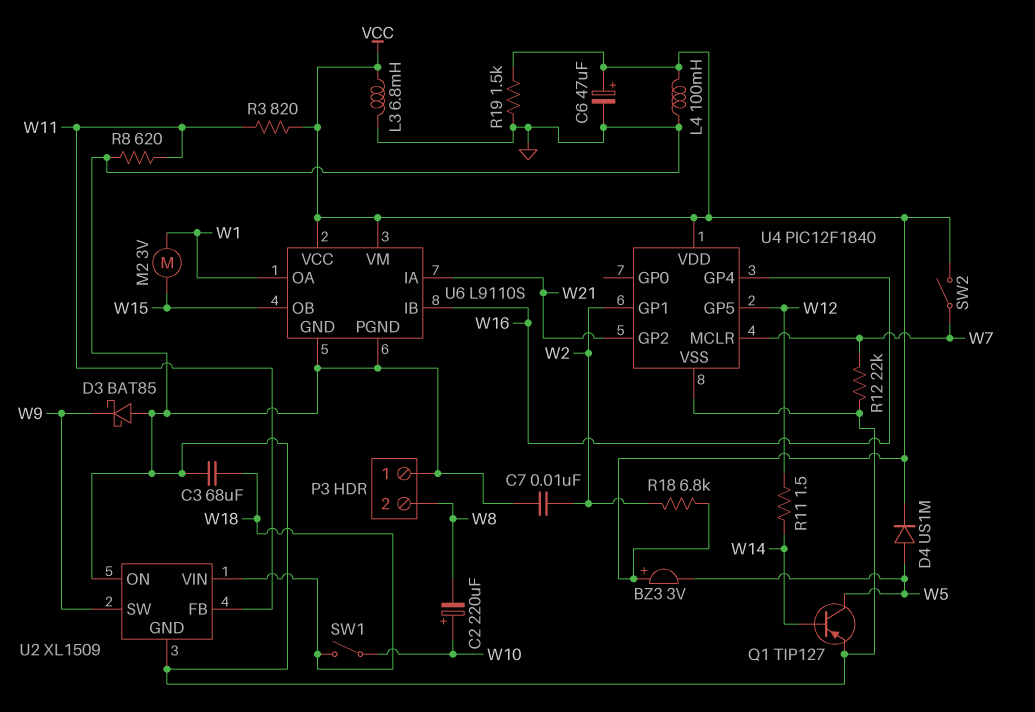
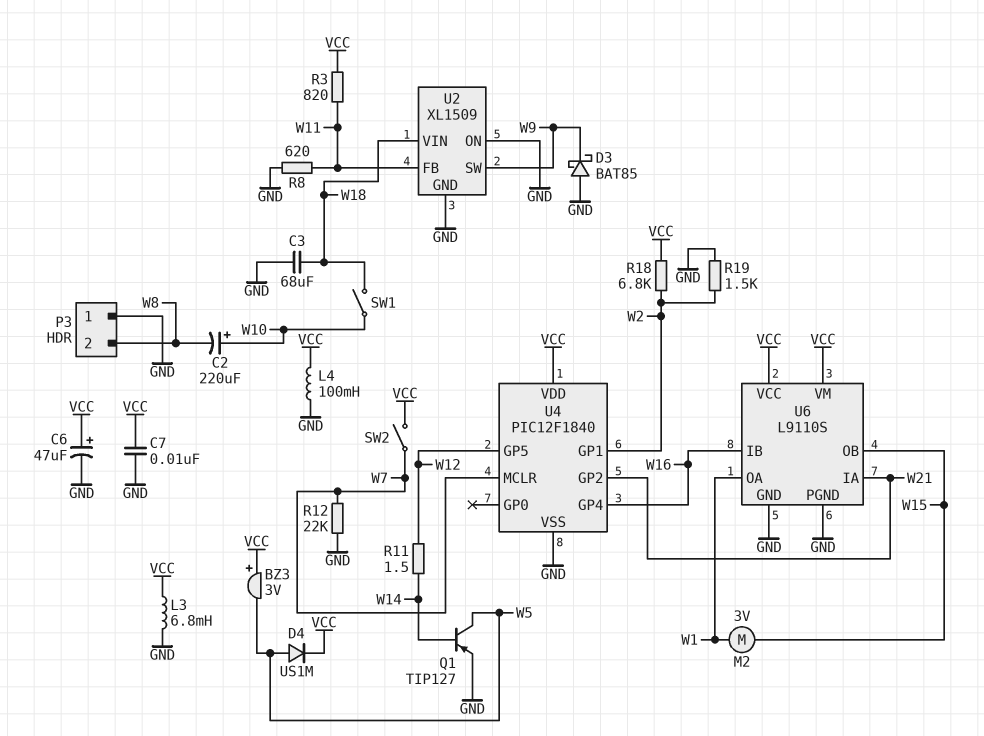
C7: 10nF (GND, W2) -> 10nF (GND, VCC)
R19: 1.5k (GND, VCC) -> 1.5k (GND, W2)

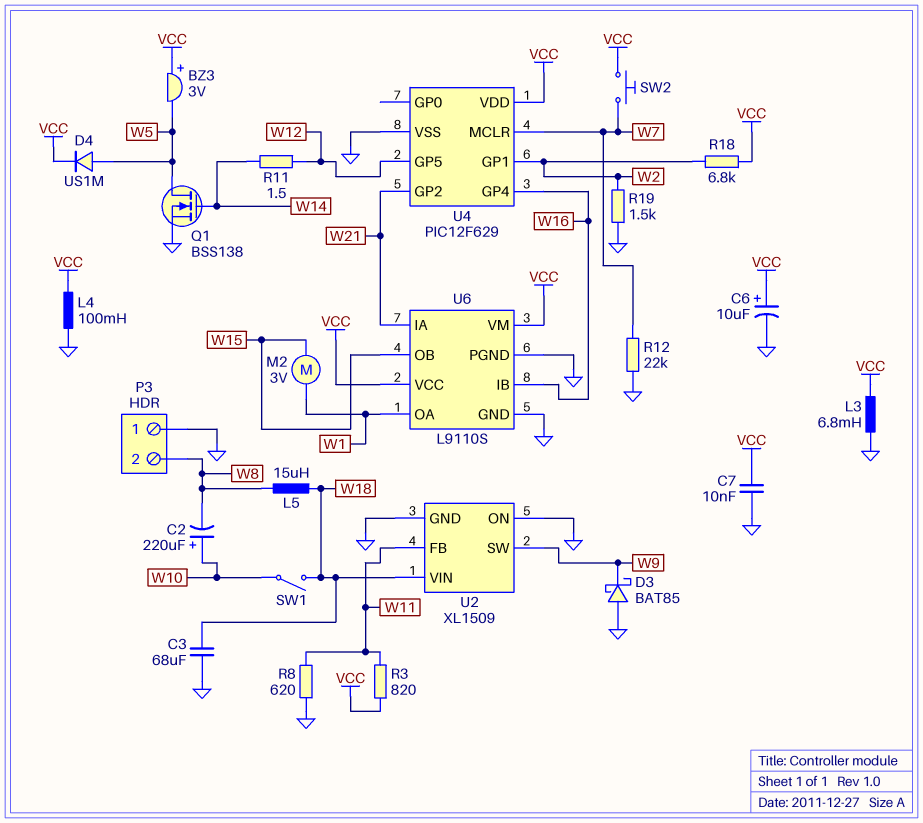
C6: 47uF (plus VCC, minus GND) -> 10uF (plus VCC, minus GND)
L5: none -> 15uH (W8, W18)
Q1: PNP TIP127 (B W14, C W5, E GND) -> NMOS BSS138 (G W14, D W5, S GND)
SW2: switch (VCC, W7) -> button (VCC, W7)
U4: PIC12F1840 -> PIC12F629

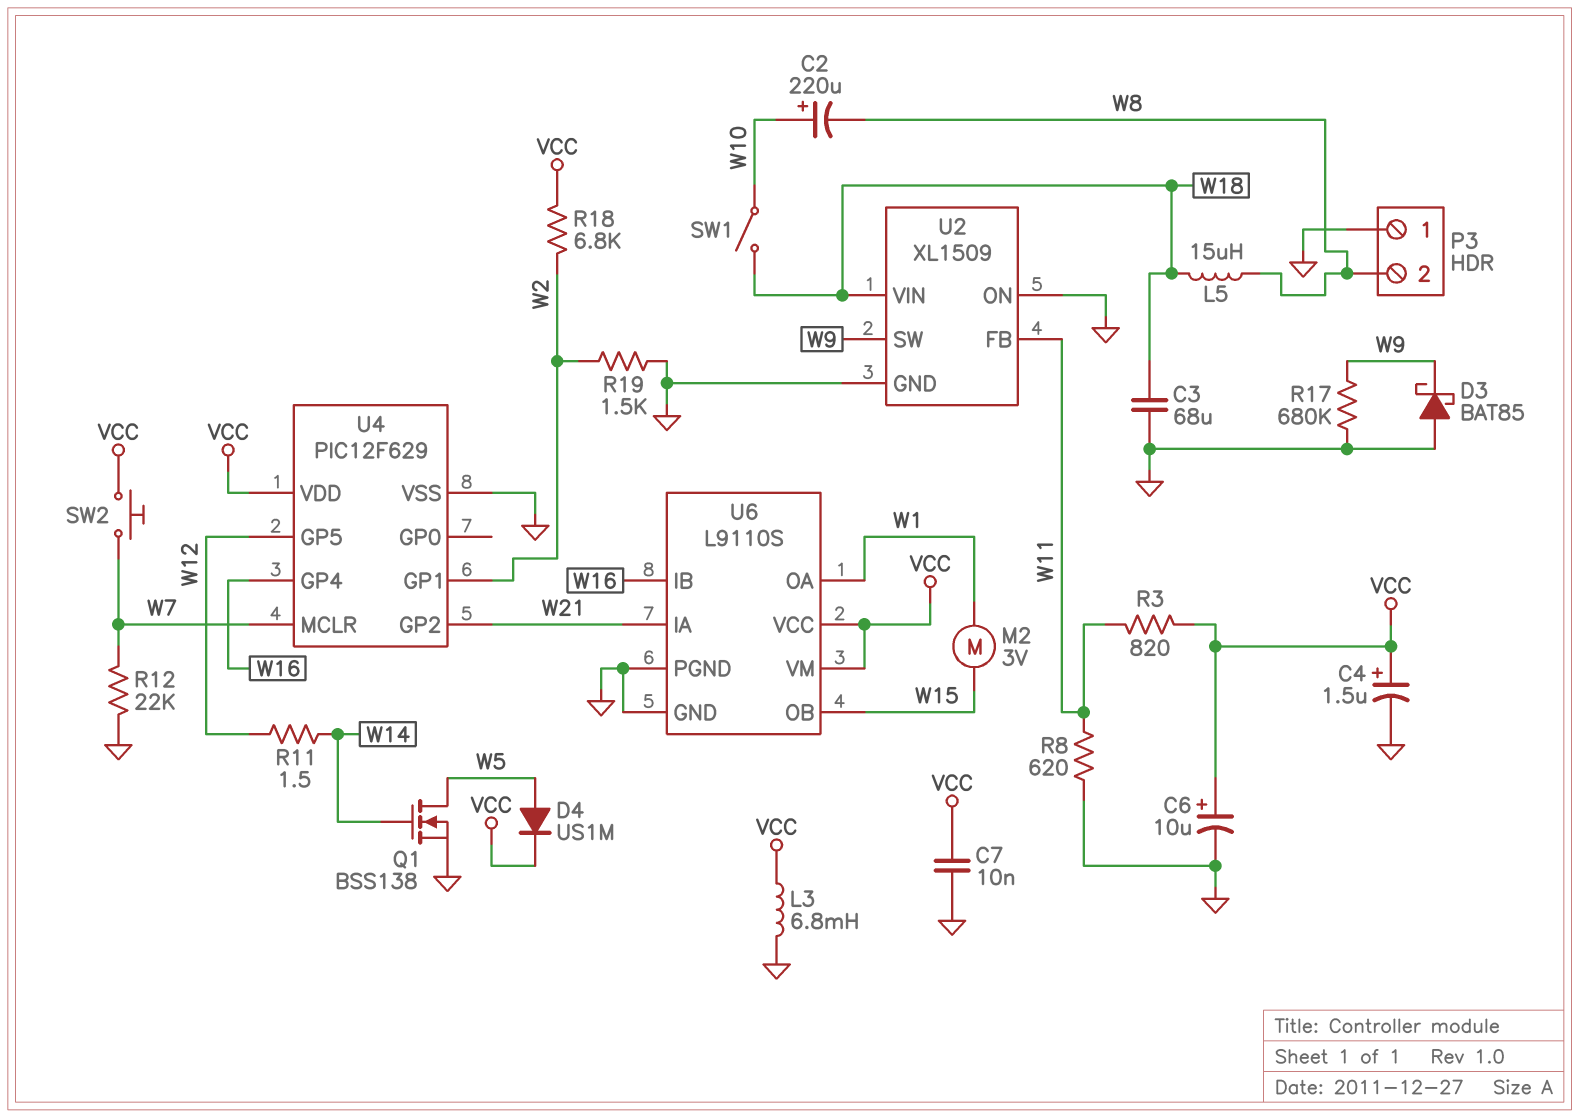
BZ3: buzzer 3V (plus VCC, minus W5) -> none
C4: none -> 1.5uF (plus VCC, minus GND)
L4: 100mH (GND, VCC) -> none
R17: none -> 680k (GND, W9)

######

■ **ASSIGNED TASK**
Your task is to return each line of the data above that contains the string "none".

■ **REPLY**
L5: none -> 15uH (W8, W18)
BZ3: buzzer 3V (plus VCC, minus W5) -> none
C4: none -> 1.5uF (plus VCC, minus GND)
L4: 100mH (GND, VCC) -> none
R17: none -> 680k (GND, W9)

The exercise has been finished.